### Exercise instructions:
Below is a block of records: output all of them exactly and leave out the pictures.
Top of Task input
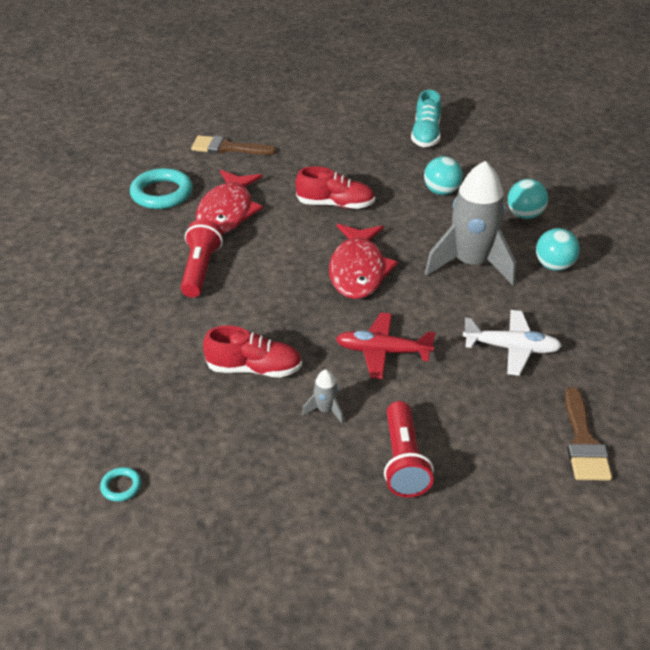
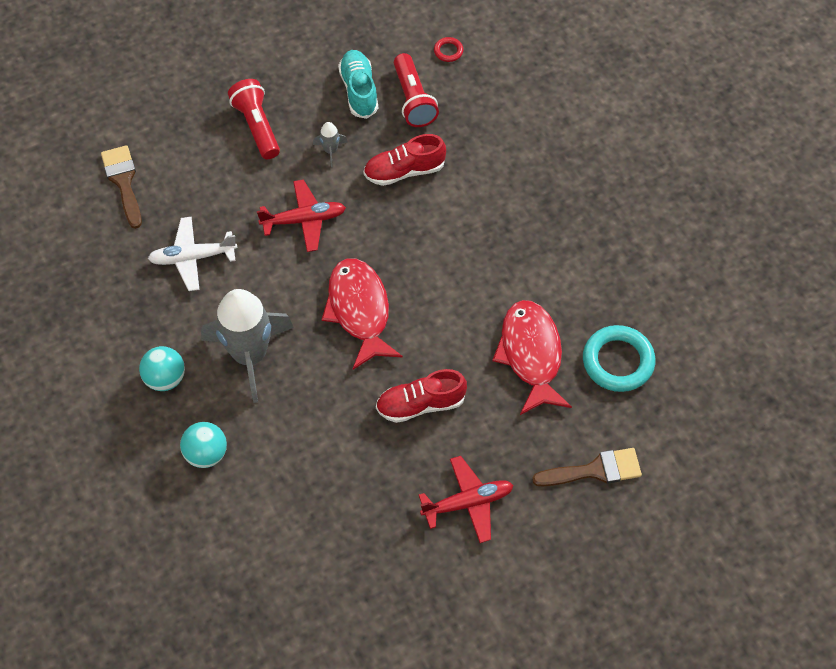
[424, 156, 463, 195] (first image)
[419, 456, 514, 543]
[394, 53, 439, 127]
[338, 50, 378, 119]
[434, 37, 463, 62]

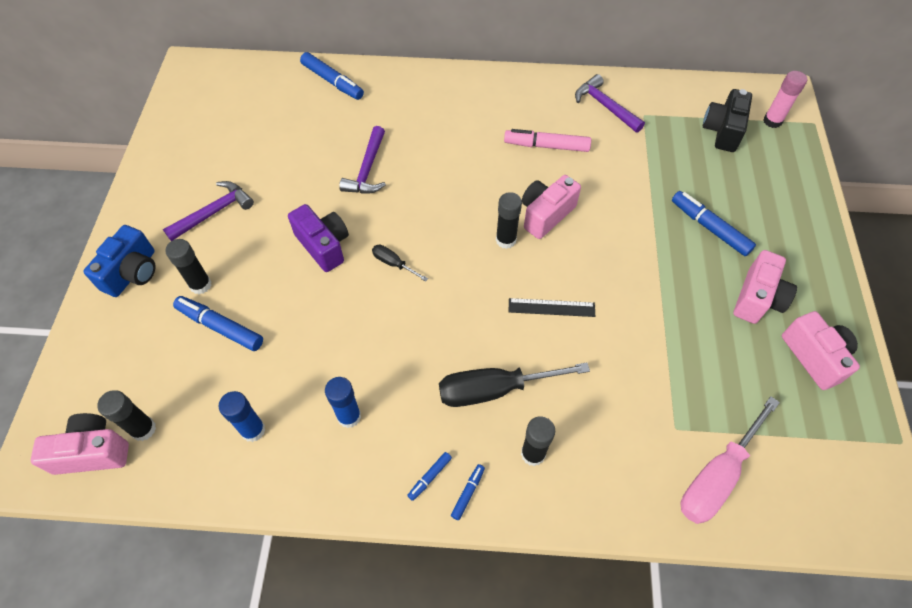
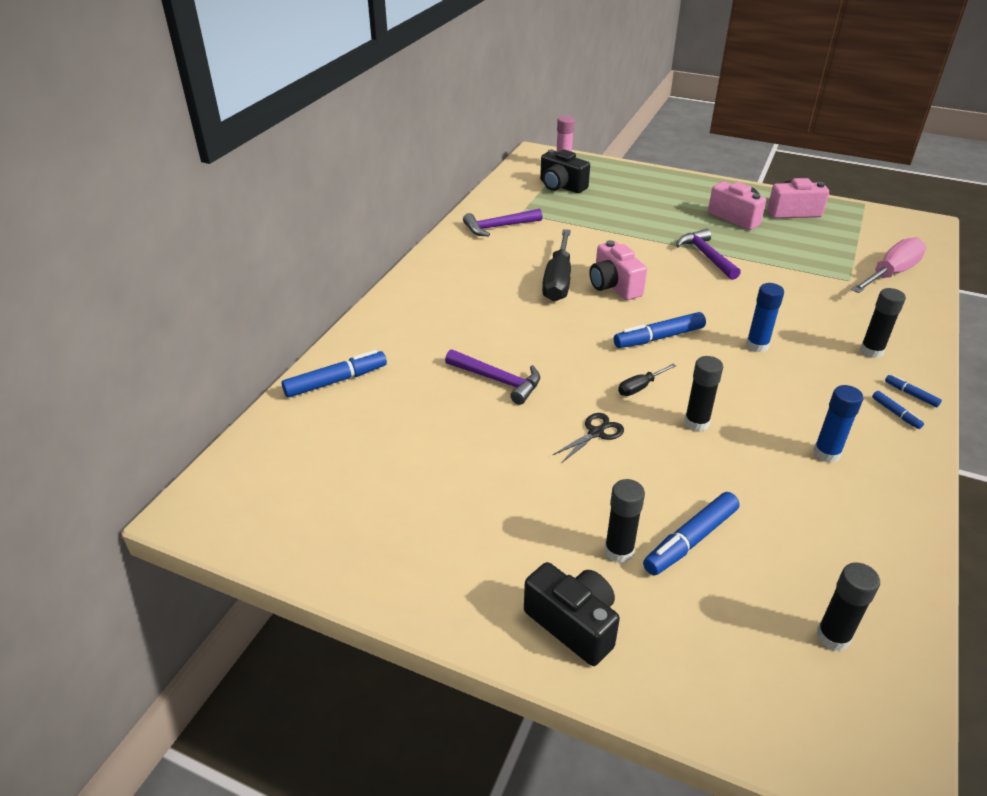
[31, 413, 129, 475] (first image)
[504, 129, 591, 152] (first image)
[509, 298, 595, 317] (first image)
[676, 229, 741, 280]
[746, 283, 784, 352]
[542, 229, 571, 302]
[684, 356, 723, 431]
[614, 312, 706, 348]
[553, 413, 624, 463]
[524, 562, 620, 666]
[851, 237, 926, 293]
Bottom of Task input
### Exercise solution:
[424, 156, 463, 195] (first image)
[419, 456, 514, 543]
[394, 53, 439, 127]
[338, 50, 378, 119]
[434, 37, 463, 62]

[31, 413, 129, 475] (first image)
[504, 129, 591, 152] (first image)
[509, 298, 595, 317] (first image)
[676, 229, 741, 280]
[746, 283, 784, 352]
[542, 229, 571, 302]
[684, 356, 723, 431]
[614, 312, 706, 348]
[553, 413, 624, 463]
[524, 562, 620, 666]
[851, 237, 926, 293]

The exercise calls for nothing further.